- Records shown:
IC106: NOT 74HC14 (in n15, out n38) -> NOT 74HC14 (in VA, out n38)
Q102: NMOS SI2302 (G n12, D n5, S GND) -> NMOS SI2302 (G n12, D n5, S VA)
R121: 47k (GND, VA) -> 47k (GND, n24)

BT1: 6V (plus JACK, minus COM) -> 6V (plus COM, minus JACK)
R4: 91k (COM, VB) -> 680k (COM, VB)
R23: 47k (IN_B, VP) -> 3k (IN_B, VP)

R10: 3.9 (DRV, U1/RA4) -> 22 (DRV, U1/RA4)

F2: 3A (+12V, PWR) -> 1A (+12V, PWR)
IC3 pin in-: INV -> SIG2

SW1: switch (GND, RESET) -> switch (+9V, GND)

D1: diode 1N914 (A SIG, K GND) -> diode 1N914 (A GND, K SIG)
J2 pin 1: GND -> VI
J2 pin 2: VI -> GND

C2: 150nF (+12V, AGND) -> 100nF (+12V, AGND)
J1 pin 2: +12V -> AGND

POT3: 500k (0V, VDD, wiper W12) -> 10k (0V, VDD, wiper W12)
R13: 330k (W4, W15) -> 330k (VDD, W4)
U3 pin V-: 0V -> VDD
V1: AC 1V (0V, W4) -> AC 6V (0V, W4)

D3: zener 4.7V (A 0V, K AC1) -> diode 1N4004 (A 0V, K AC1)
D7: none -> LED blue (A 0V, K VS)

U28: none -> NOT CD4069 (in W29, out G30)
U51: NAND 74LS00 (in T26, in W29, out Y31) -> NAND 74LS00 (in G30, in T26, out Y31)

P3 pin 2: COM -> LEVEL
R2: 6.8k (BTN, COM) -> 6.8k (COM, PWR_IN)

- Problem to work on: If a line in the entries holds the string "diode", copy it.

- Solution to this task:
D1: diode 1N914 (A SIG, K GND) -> diode 1N914 (A GND, K SIG)
D3: zener 4.7V (A 0V, K AC1) -> diode 1N4004 (A 0V, K AC1)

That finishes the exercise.